■ Work instruction
Say how many lines below have "depth" in them, giving the number alone.

■ Record excerpts
▽
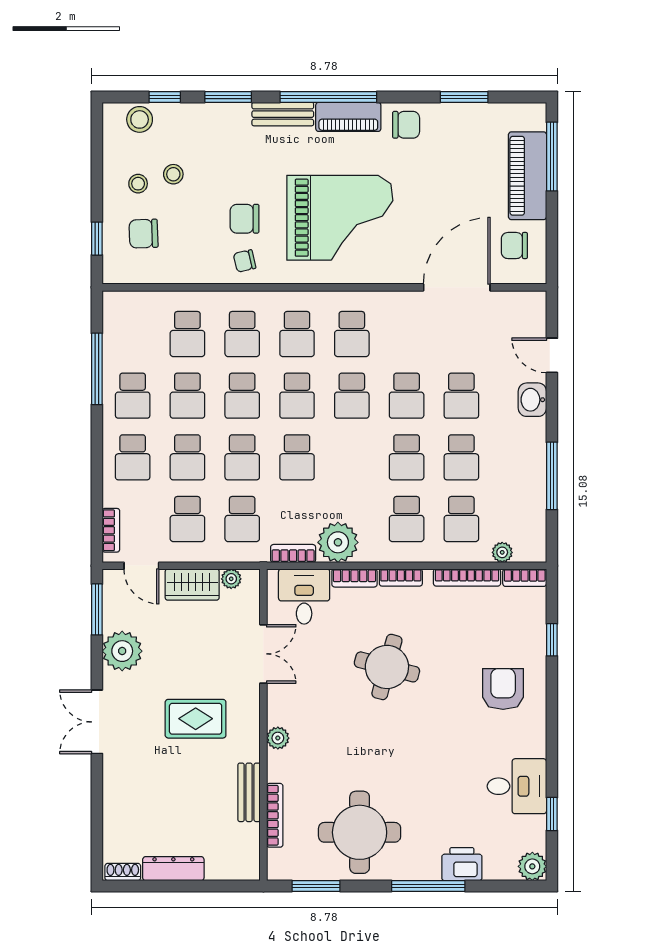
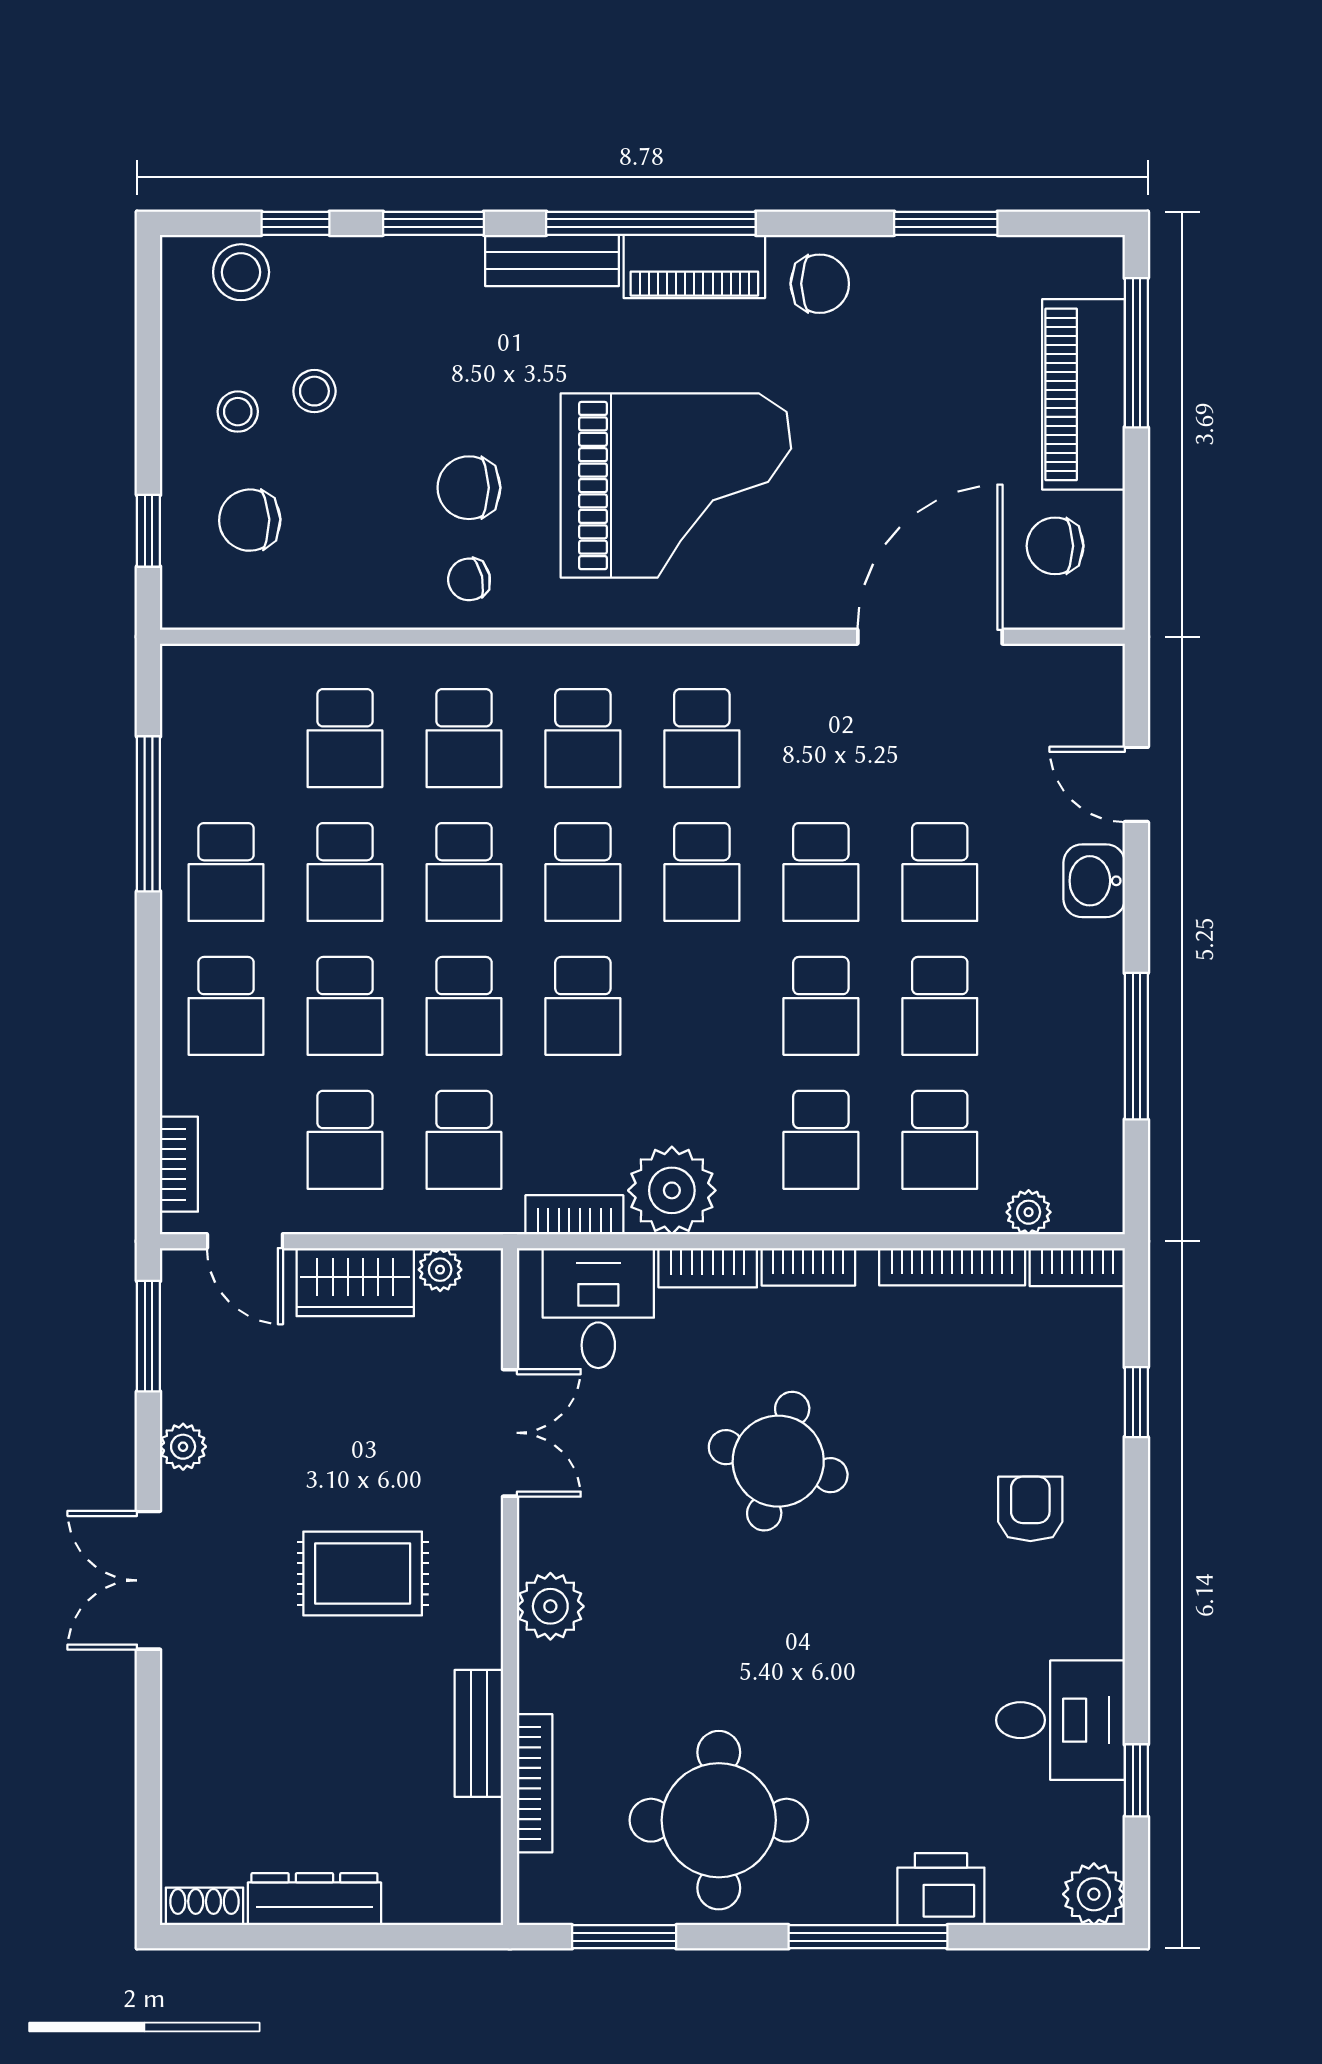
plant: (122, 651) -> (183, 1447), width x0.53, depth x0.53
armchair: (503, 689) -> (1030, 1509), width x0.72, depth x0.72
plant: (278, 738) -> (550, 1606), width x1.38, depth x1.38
△
▽
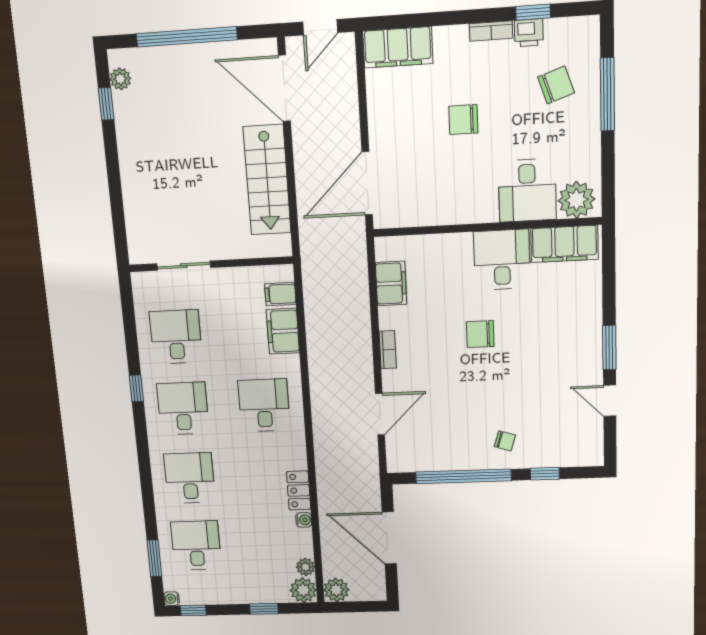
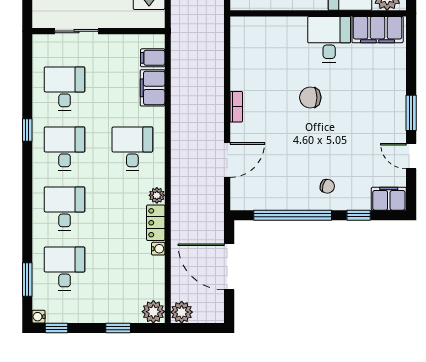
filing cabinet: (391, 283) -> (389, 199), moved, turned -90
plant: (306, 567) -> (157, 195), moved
△
■ Result
3